## start

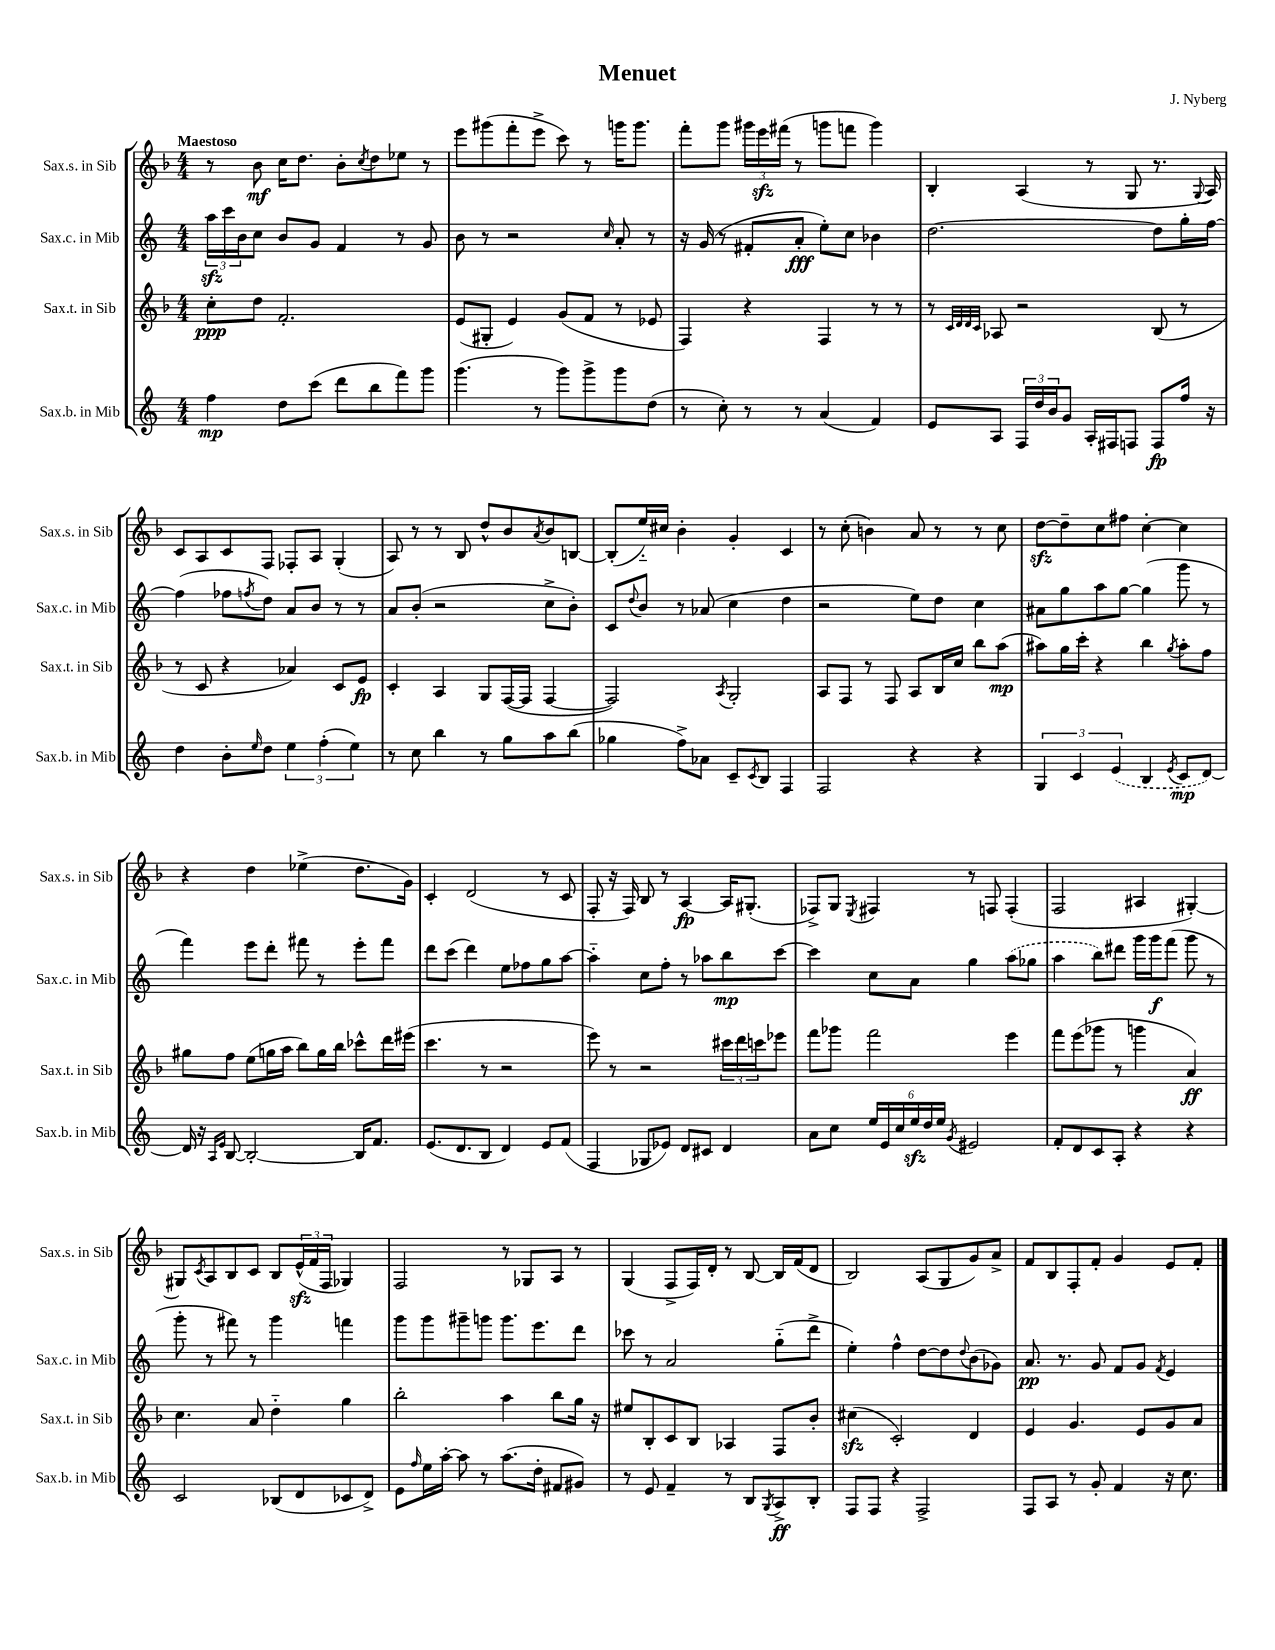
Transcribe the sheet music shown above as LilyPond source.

\header { title = "Menuet" composer = "J. Nyberg" }
<<
\new StaffGroup <<
\new Staff = "s0" \with { instrumentName = "Sax.s. in Sib" shortInstrumentName = "Sax.s. in Sib" } {
    \clef treble \key f \major \numericTimeSignature \time 4/4 \tempo "Maestoso"
    r8 bes'8\mf c''16 d''8. bes'8-. \acciaccatura { c''8 } d''8 ees''8 r8 |
    e'''8 gis'''8( f'''8-. e'''8-> c'''8) r8 g'''16 g'''8. |
    f'''8-. g'''8 \tuplet 3/2 { gis'''16 e'''16\sfz fis'''16( } r8 g'''8 f'''8 g'''4) |
    bes4-. a4( r8 g8 r8. \appoggiatura { g8 } a16) |
    c'8 a8 c'8 f8 fes8-. a8 g4-.( |
    a8) r8 r8 bes8 d''8-^ bes'8 \acciaccatura { a'8 } bes'8 b8~ |
    b8-.( e''16-_) cis''16 bes'4-. g'4-. c'4 |
    r8 c''8-.( b'4) a'8 r8 r8 c''8 |
    d''8~\sfz d''8-- c''8 fis''8 c''4~-. c''4 |
    r4 d''4 ees''4->( d''8. g'16) |
    c'4-. d'2( r8 c'8 |
    f8-. r16 f16) bes8 r8 a4~\fp a16 gis8.-.( |
    fes8->) g8 \acciaccatura { e8 } fis4 r8 f8 f4-.( |
    f2 ais4 gis4~-.) |
    gis8 \acciaccatura { c'8 } a8 bes8 c'8 bes8 \tuplet 3/2 { e'16-^\sfz( f'16 f16 } ges4) |
    f2 r8 ges8 a8 r8 |
    g4( f8-> f16) d'16-. r8 bes8~ bes16 f'16( d'8 |
    bes2) a8( g8 g'8) a'8-> |
    f'8 bes8 f8-. f'8-. g'4 e'8 f'8-. \bar "|." |
}
\new Staff = "s1" \with { instrumentName = "Sax.c. in Mib" shortInstrumentName = "Sax.c. in Mib" } {
    \clef treble \key c \major \numericTimeSignature \time 4/4
    \tuplet 3/2 { a''16\sfz c'''16 b'16 } c''8 b'8 g'8 f'4 r8 g'8 |
    b'8 r8 r2 \grace { c''16 } a'8-. r8 |
    r16 g'16( r8 fis'8-. a'8-.\fff e''8-.) c''8 bes'4 |
    d''2.~ d''8 g''16-. f''16~ |
    f''4( fes''8 \acciaccatura { f''8 } d''8) a'8 b'8 r8 r8 |
    a'8 b'8-.( r2 c''8-> b'8-.) |
    c'8 \appoggiatura { d''8 } b'8 r8 aes'8( c''4 d''4 |
    r2 e''8) d''8 c''4 |
    ais'8 g''8 a''8 g''8~ g''4( g'''8 r8 |
    f'''4) e'''8 d'''8-. fis'''8 r8 e'''8-. fis'''8 |
    d'''8 c'''8( d'''4) e''8 fes''8 g''8 a''8~ |
    a''4-_ c''8 f''8-. r8 aes''8 b''8\mp c'''8~ |
    c'''4 c''8 a'8 g''4 \once \slurDashed a''8( ges''8 |
    a''4 b''8) dis'''8 g'''16 g'''16\f f'''8( g'''8 r8 |
    g'''8-. r8 fis'''8) r8 g'''4 f'''4 |
    g'''8 g'''8 gis'''8-- g'''8 g'''8. e'''8. d'''8 |
    ces'''8 r8 a'2 g''8-_( d'''8-> |
    e''4-.) f''4-^ d''8~ d''8 \appoggiatura { d''8 } b'8( ges'8) |
    a'8.\pp r8. g'8 f'8 g'8 \acciaccatura { f'8 } e'4 \bar "|." |
}
\new Staff = "s2" \with { instrumentName = "Sax.t. in Sib" shortInstrumentName = "Sax.t. in Sib" } {
    \clef treble \key f \major \numericTimeSignature \time 4/4
    c''8-.\ppp d''8 f'2.-. |
    e'8( gis8-. e'4) g'8( f'8 r8 ees'8 |
    f4) r4 f4 r8 r8 |
    r8 \grace { c'32 d'32 d'32 c'32 } aes8 r2 bes8( r8 |
    r8 c'8 r4 aes'4) c'8 e'8\fp |
    c'4-. a4 g8 f16~( f16 f4~ |
    f2) \acciaccatura { a8 } g2-. |
    a8 f8 r8 f8 a8 bes16 c''16 bes''8 a''8\mp( |
    ais''8) g''16 c'''16-. r4 bes''4 \acciaccatura { g''8 } ais''8-. f''8 |
    gis''8 f''8 e''8( g''16 a''16 bes''8) g''16 bes''16 ces'''8-^ d'''16 eis'''16( |
    c'''4. r8 r2 |
    e'''8) r8 r2 \tuplet 3/2 { cis'''16 d'''16 c'''16 } ees'''8 |
    f'''8 ges'''8 f'''2 e'''4 |
    f'''8 e'''8( ges'''8 r8 g'''4 a'4\ff) |
    c''4. a'8 d''4-_ g''4 |
    bes''2-. a''4 bes''8 g''16 r16 |
    eis''8 bes8-. c'8 bes8 aes4 f8 bes'8-. |
    cis''4\sfz( c'2-.) d'4 |
    e'4 g'4. e'8 g'8 a'8 \bar "|." |
}
\new Staff = "s3" \with { instrumentName = "Sax.b. in Mib" shortInstrumentName = "Sax.b. in Mib" } {
    \clef treble \key c \major \numericTimeSignature \time 4/4
    f''4\mp d''8 c'''8( d'''8 b''8 f'''8) g'''8 |
    g'''4.( r8 g'''8) g'''8-> g'''8 d''8( |
    r8 c''8-.) r8 r8 a'4( f'4) |
    e'8 a8 \tuplet 3/2 { f16 d''16 b'16 } g'8 a16-. fis16 f8 f8\fp f''16 r16 |
    d''4 b'8-. \grace { e''16 } d''8 \tuplet 3/2 { e''4 f''4-.( e''4) } |
    r8 c''8 b''4 r8 g''8 a''8 b''8( |
    ges''4 f''8->) aes'8 c'8-- \acciaccatura { c'8 } b8 f4 |
    f2 r4 r4 |
    \tuplet 3/2 { g4 c'4 \once \slurDashed e'4( } b4 \acciaccatura { e'8 } c'8\mp d'8~) |
    d'16 r16 \grace { a16 e'16 } b8~ b2~-. b16 f'8. |
    e'8.( d'8. b8 d'4) e'8 f'8( |
    f4 ges8 ees'8) d'8 cis'8 d'4 |
    a'8 c''8 \tuplet 6/4 { e''16 e'16 c''16 e''16\sfz d''16 e''16 } \acciaccatura { g'8 } eis'2 |
    f'8-. d'8 c'8 a8-. r4 r4 |
    c'2 bes8( d'8 ces'8 d'8->) |
    e'8 \grace { f''16 } e''16 a''16~-. a''8 r8 a''8.( d''16-. fis'8 gis'8) |
    r8 e'8 f'4-- r8 b8 \acciaccatura { g8 } a8->\ff b8-. |
    f8 f8 r4 f2-> |
    f8 a8 r8 g'8-. f'4 r16 c''8. \bar "|." |
}
>>
>>
\layout { \context { \Score \remove "Bar_number_engraver" } }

## end

- _TASK DESCRIPTION_
Extract from the records every line that contains the string "treble".

- _TASK ANSWER_
    \clef treble \key f \major \numericTimeSignature \time 4/4 \tempo "Maestoso"
    \clef treble \key c \major \numericTimeSignature \time 4/4
    \clef treble \key f \major \numericTimeSignature \time 4/4
    \clef treble \key c \major \numericTimeSignature \time 4/4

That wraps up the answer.